## What is needed
Would you repeat the listing below verbatim and drop the images?

## Source records
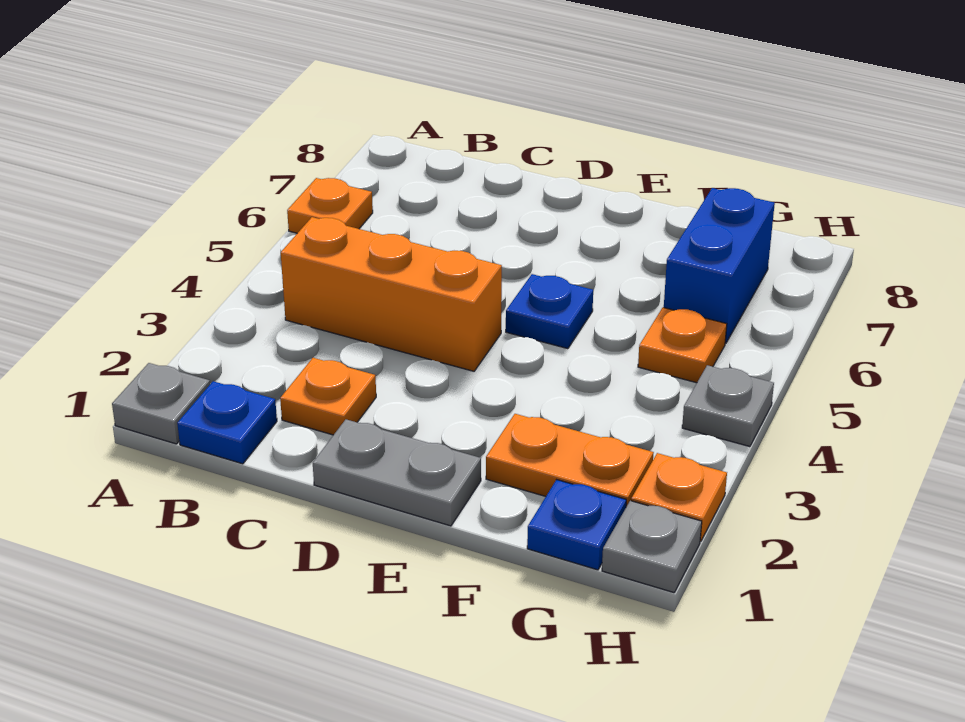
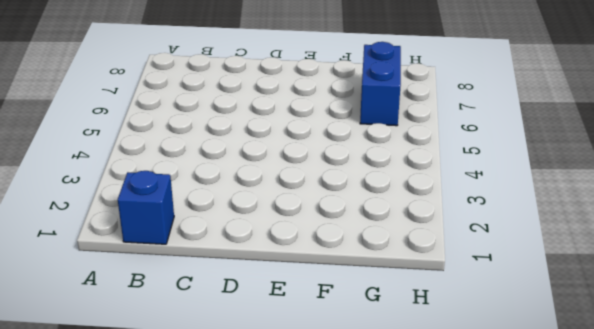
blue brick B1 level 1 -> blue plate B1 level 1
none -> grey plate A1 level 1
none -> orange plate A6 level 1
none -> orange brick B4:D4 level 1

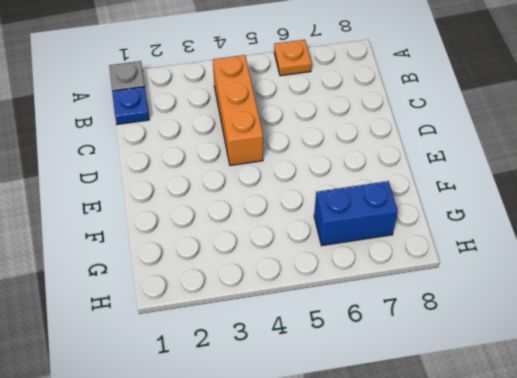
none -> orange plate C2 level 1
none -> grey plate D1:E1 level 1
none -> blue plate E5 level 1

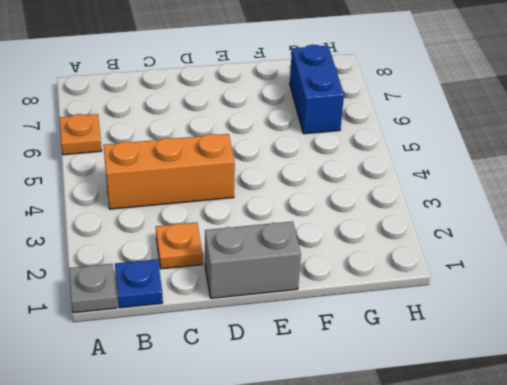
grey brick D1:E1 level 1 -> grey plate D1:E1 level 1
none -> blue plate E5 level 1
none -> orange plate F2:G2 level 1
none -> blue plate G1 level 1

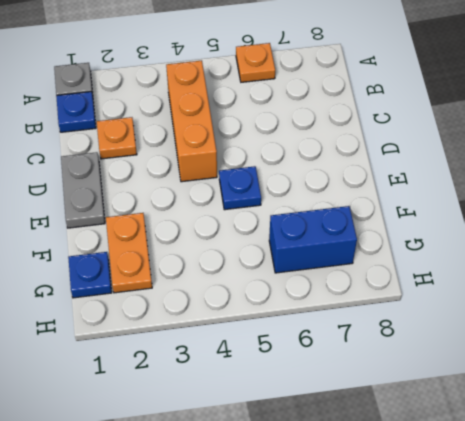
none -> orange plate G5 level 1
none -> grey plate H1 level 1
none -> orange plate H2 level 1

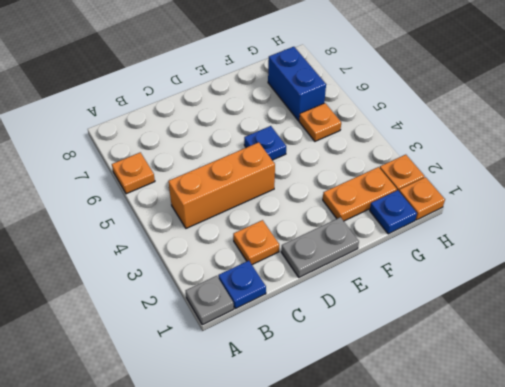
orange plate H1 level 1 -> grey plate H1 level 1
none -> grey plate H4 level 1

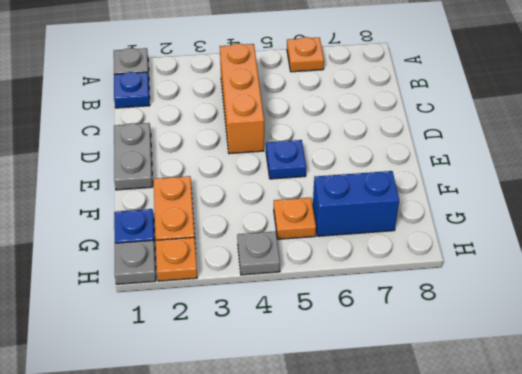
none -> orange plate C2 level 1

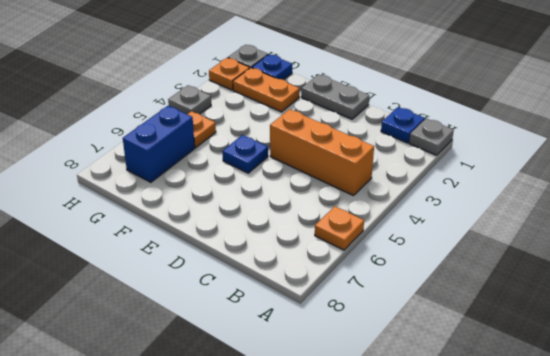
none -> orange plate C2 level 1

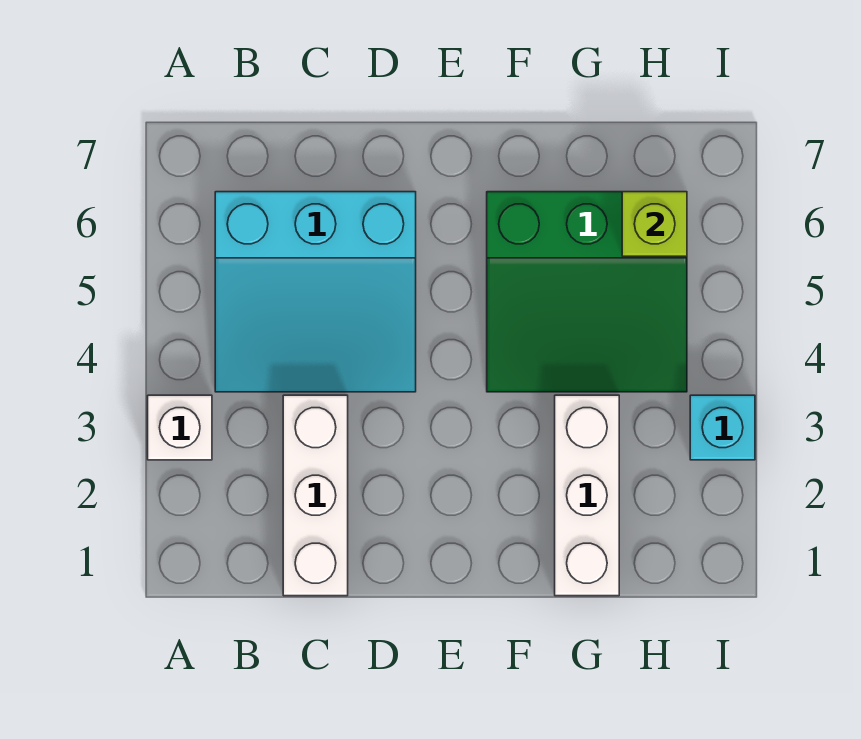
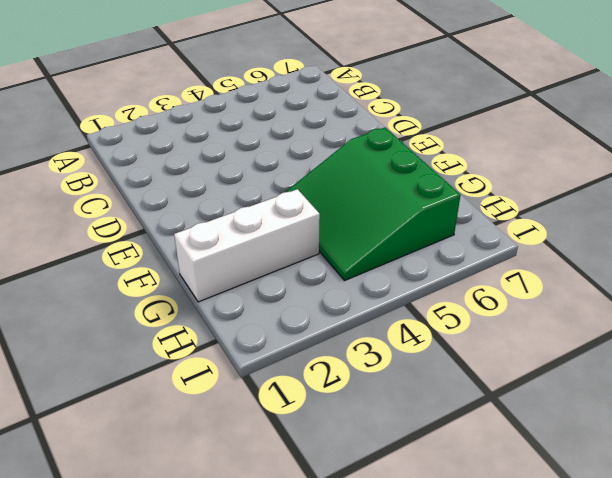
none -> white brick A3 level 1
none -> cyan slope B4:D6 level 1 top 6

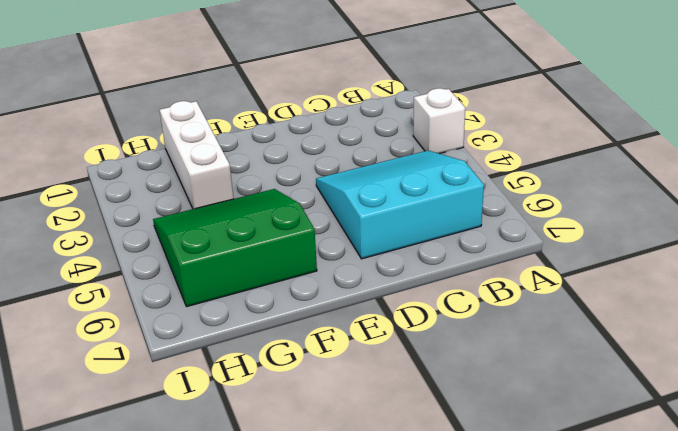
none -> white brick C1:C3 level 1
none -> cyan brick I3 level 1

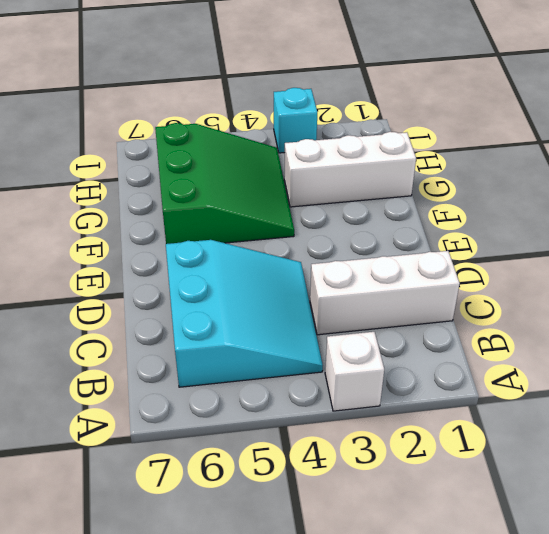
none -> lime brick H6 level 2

## Solved problem
blue brick B1 level 1 -> blue plate B1 level 1
none -> grey plate A1 level 1
none -> orange plate A6 level 1
none -> orange brick B4:D4 level 1

none -> orange plate C2 level 1
none -> grey plate D1:E1 level 1
none -> blue plate E5 level 1

grey brick D1:E1 level 1 -> grey plate D1:E1 level 1
none -> blue plate E5 level 1
none -> orange plate F2:G2 level 1
none -> blue plate G1 level 1

none -> orange plate G5 level 1
none -> grey plate H1 level 1
none -> orange plate H2 level 1

orange plate H1 level 1 -> grey plate H1 level 1
none -> grey plate H4 level 1

none -> orange plate C2 level 1

none -> orange plate C2 level 1

none -> white brick A3 level 1
none -> cyan slope B4:D6 level 1 top 6

none -> white brick C1:C3 level 1
none -> cyan brick I3 level 1

none -> lime brick H6 level 2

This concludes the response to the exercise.